* [What you have to do]:
In the records below, find each line with "VEXT" and copy it.

* [Input data]:
########################################

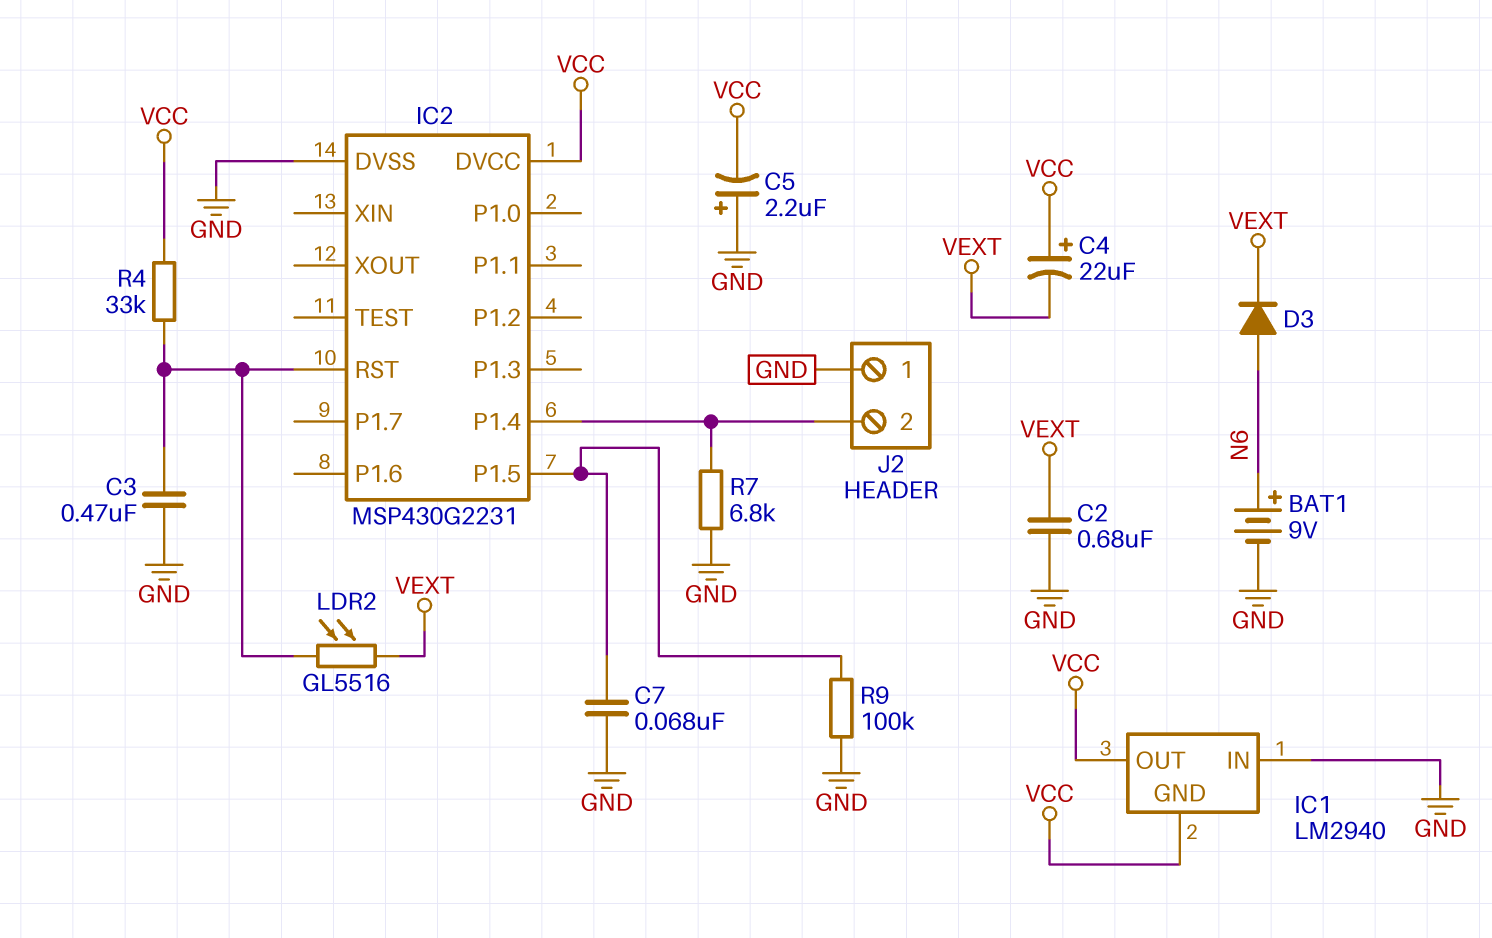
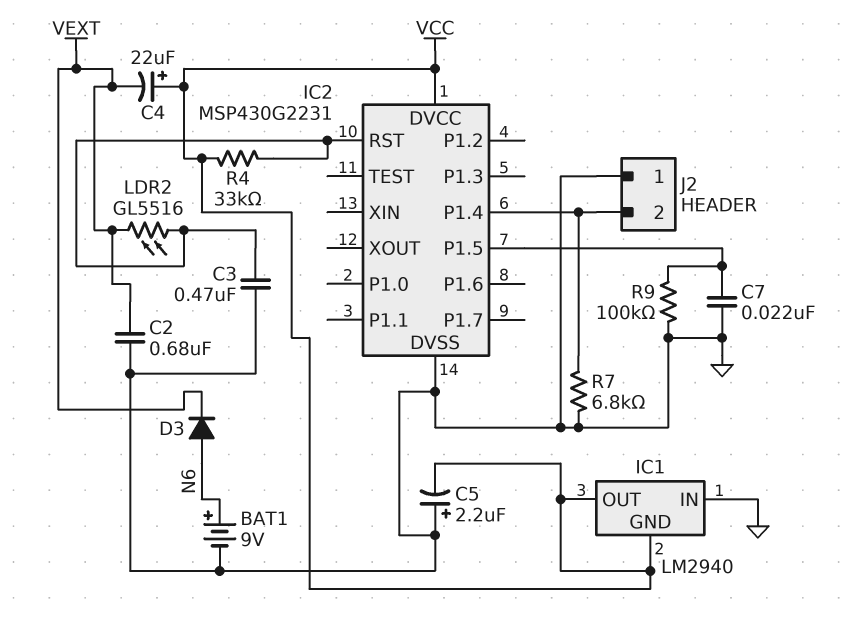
C7: 68nF (GND, IC2/P1.5) -> 22nF (GND, IC2/P1.5)

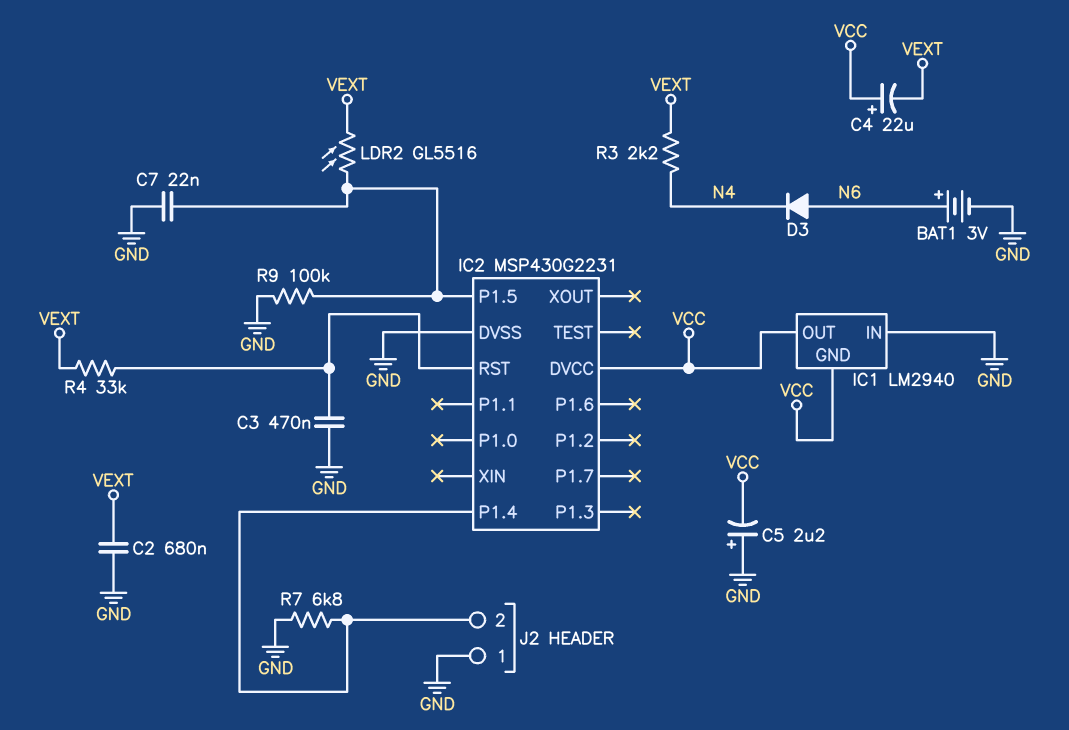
BAT1: 9V (plus N6, minus GND) -> 3V (plus N6, minus GND)
D3: diode (A N6, K VEXT) -> diode (A N6, K N4)
LDR2: GL5516 (IC2/RST, VEXT) -> GL5516 (IC2/P1.5, VEXT)
R3: none -> 2.2k (N4, VEXT)
R4: 33k (IC2/RST, VCC) -> 33k (IC2/RST, VEXT)

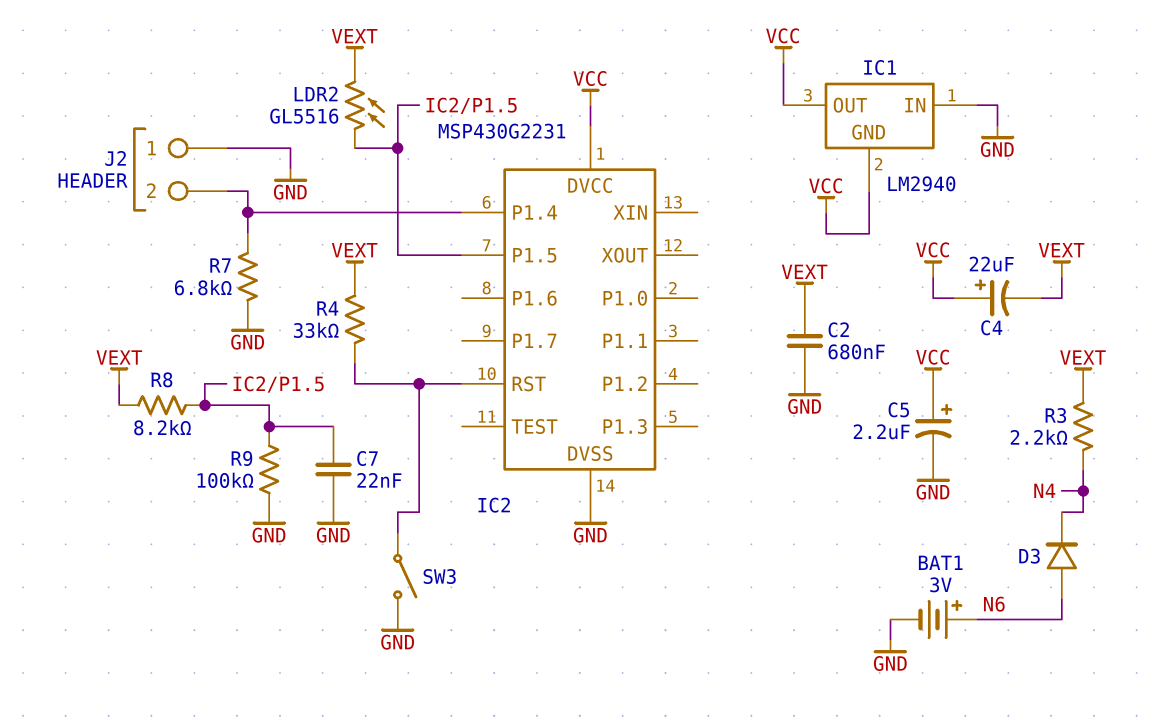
C3: 470nF (GND, IC2/RST) -> none
C5: 2.2uF (plus GND, minus VCC) -> 2.2uF (plus VCC, minus GND)
R8: none -> 8.2k (IC2/P1.5, VEXT)
SW3: none -> switch (GND, IC2/RST)

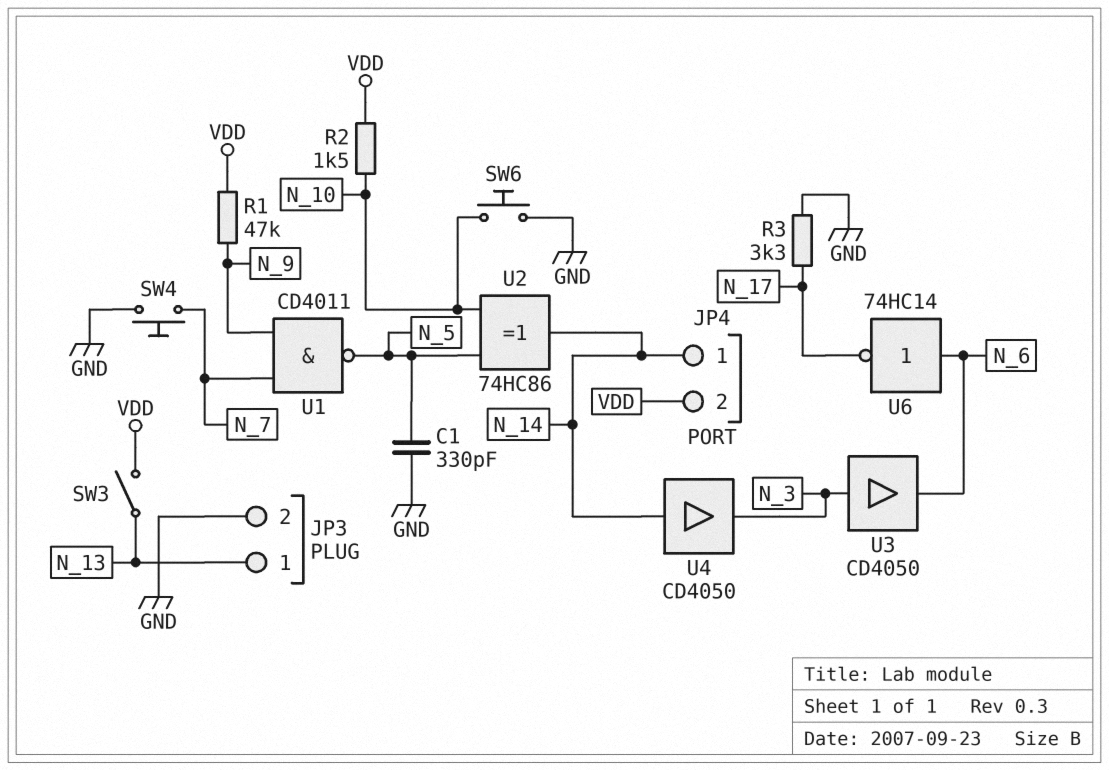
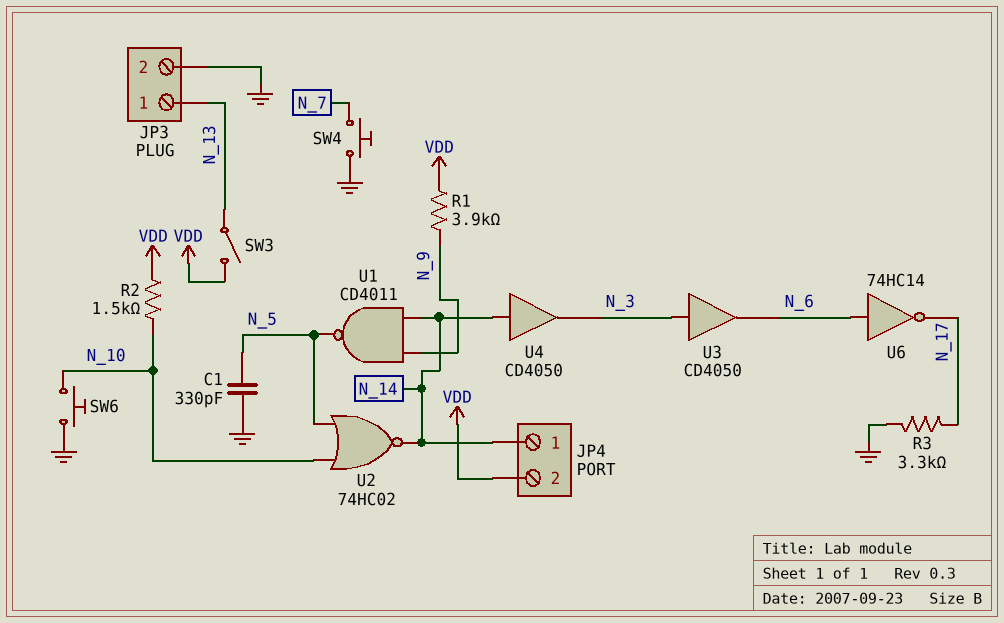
R1: 47k (N_9, VDD) -> 3.9k (N_9, VDD)
U1: NAND CD4011 (in N_7, in N_9, out N_5) -> NAND CD4011 (in N_9, in N_14, out N_5)
U2: XOR 74HC86 (in N_5, in N_10, out N_14) -> NOR 74HC02 (in N_5, in N_10, out N_14)

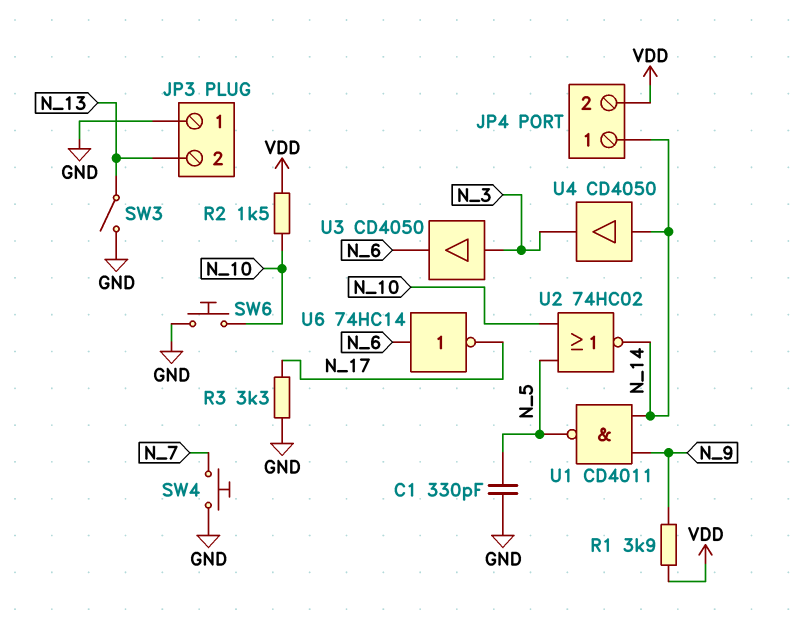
JP3 pin 1: N_13 -> GND
JP3 pin 2: GND -> N_13
SW3: switch (N_13, VDD) -> switch (GND, N_13)

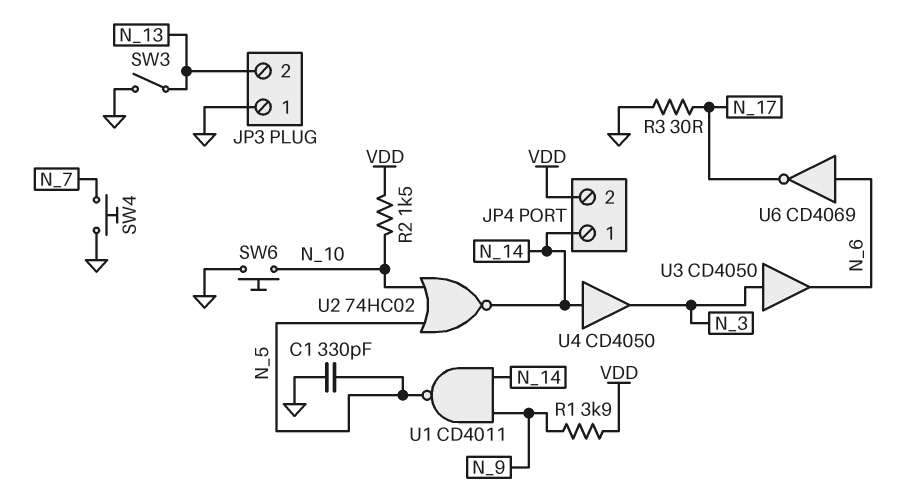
R3: 3.3k (GND, N_17) -> 30 (GND, N_17)
U6: NOT 74HC14 (in N_6, out N_17) -> NOT CD4069 (in N_6, out N_17)

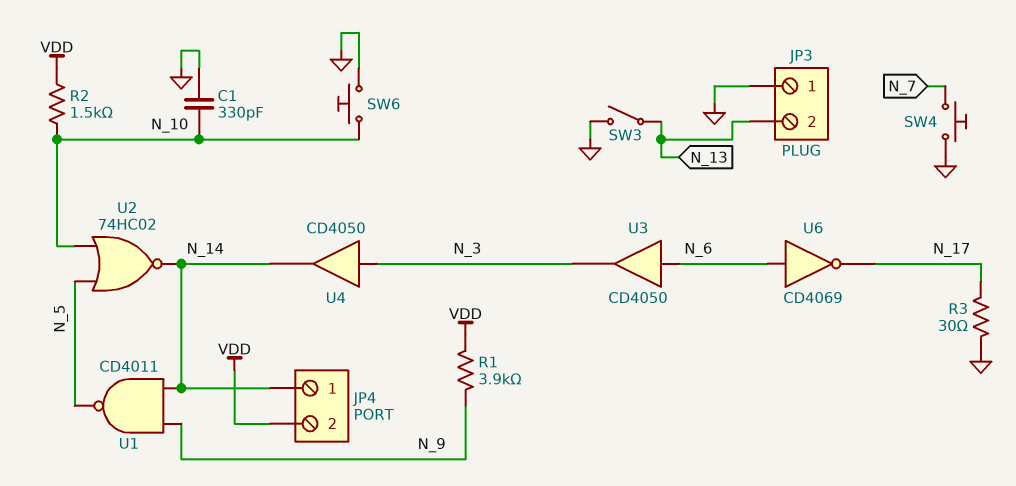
C1: 330pF (GND, N_5) -> 330pF (GND, N_10)
U3: buffer CD4050 (in N_3, out N_6) -> buffer CD4050 (in N_6, out N_3)
U4: buffer CD4050 (in N_14, out N_3) -> buffer CD4050 (in N_3, out N_14)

########################################

* [Your response]:
D3: diode (A N6, K VEXT) -> diode (A N6, K N4)
LDR2: GL5516 (IC2/RST, VEXT) -> GL5516 (IC2/P1.5, VEXT)
R3: none -> 2.2k (N4, VEXT)
R4: 33k (IC2/RST, VCC) -> 33k (IC2/RST, VEXT)
R8: none -> 8.2k (IC2/P1.5, VEXT)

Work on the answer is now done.